§ **REQUIREMENT**
Among the entries that follow, find every line with the word "brick" and list it.

★ ★ ★

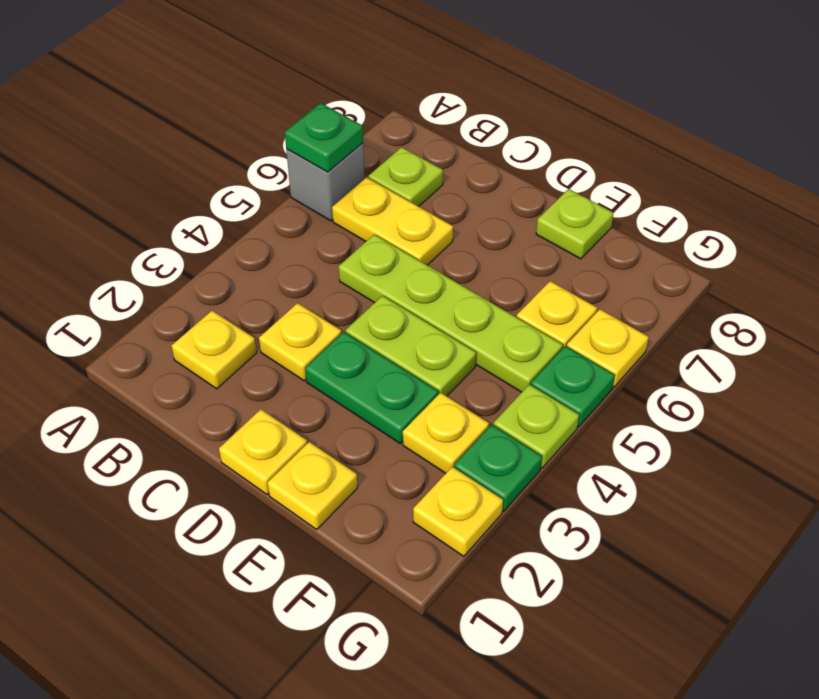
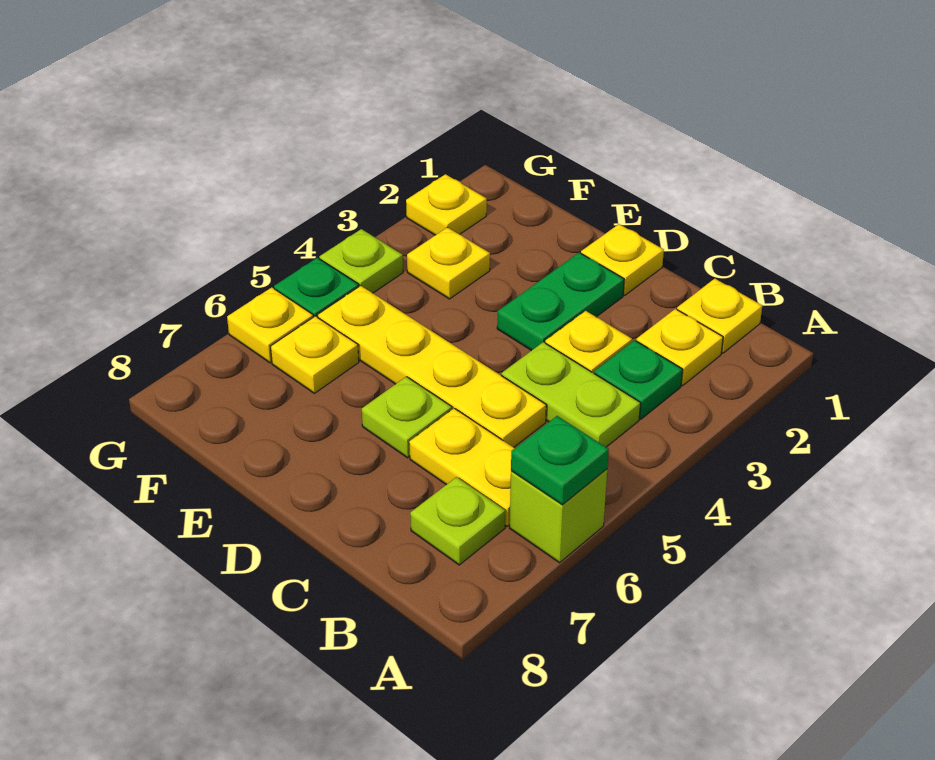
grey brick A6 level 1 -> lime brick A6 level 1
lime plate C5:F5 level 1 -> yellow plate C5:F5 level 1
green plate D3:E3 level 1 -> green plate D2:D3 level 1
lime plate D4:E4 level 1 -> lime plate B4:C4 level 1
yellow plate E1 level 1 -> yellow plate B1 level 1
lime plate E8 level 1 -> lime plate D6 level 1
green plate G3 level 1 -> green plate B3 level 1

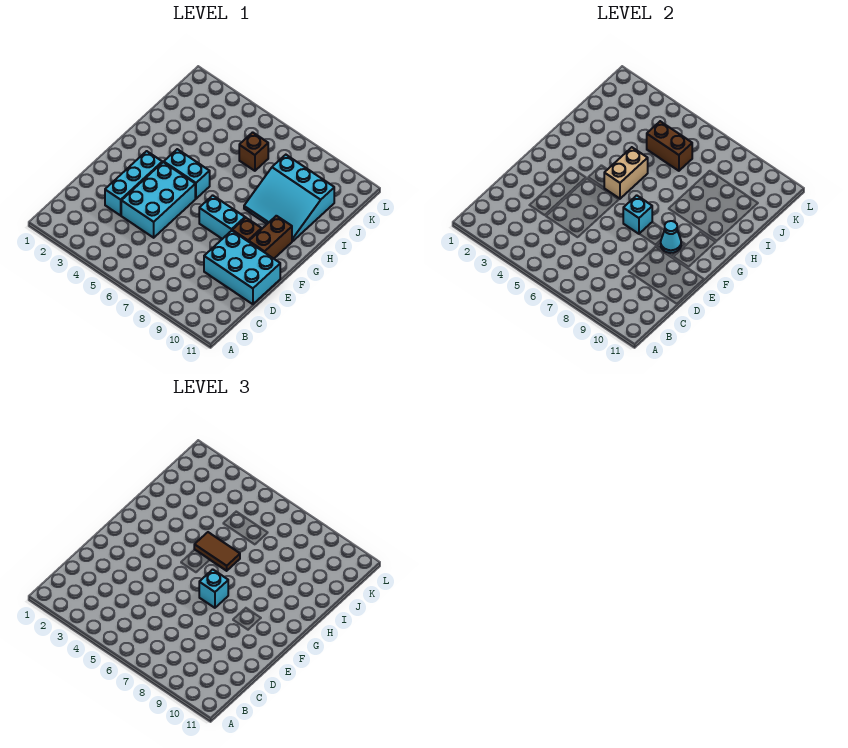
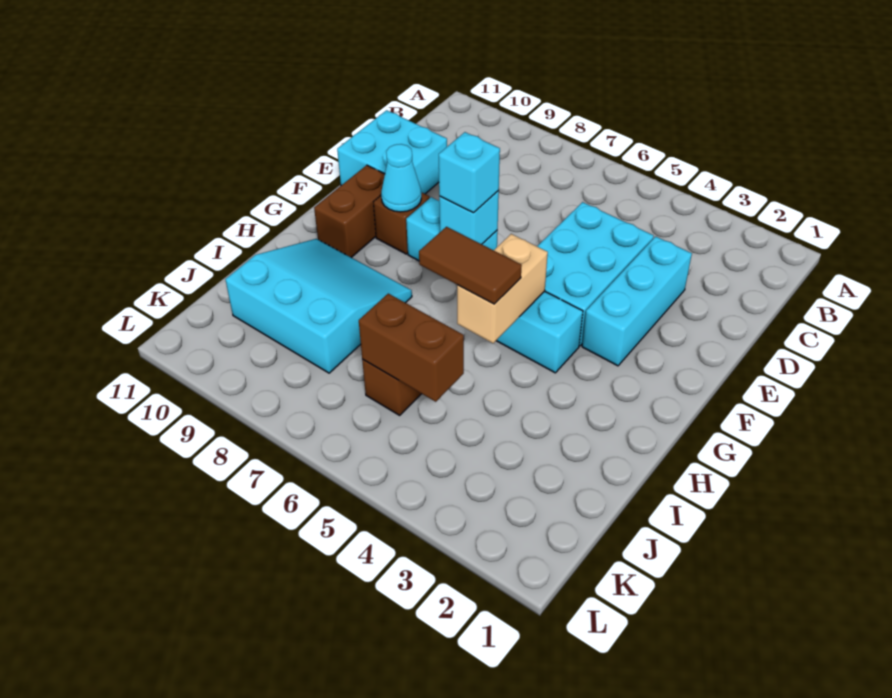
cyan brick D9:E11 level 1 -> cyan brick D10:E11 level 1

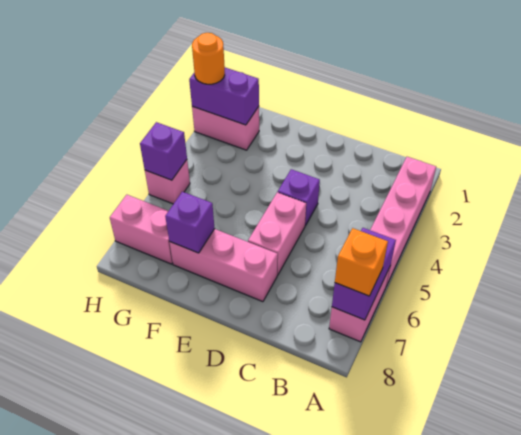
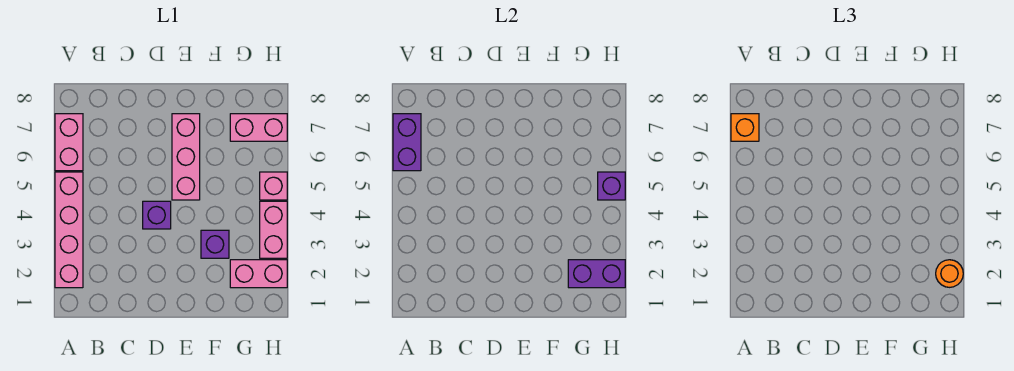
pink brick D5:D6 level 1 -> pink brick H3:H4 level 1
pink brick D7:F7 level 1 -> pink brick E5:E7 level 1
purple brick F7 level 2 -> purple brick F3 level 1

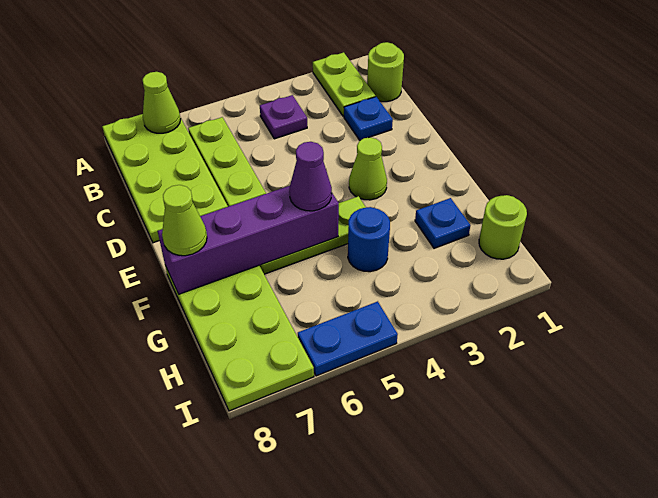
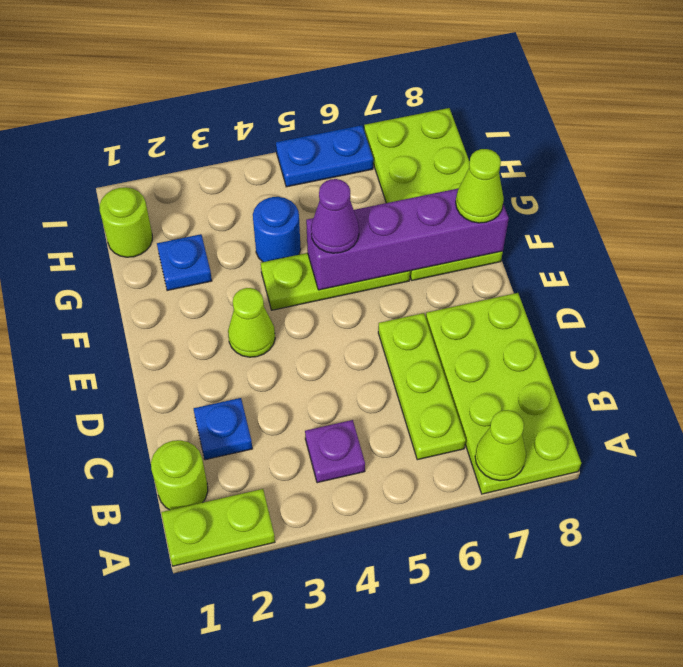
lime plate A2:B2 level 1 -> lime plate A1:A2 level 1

★ ★ ★

§ **ANSWER SPACE**
grey brick A6 level 1 -> lime brick A6 level 1
cyan brick D9:E11 level 1 -> cyan brick D10:E11 level 1
pink brick D5:D6 level 1 -> pink brick H3:H4 level 1
pink brick D7:F7 level 1 -> pink brick E5:E7 level 1
purple brick F7 level 2 -> purple brick F3 level 1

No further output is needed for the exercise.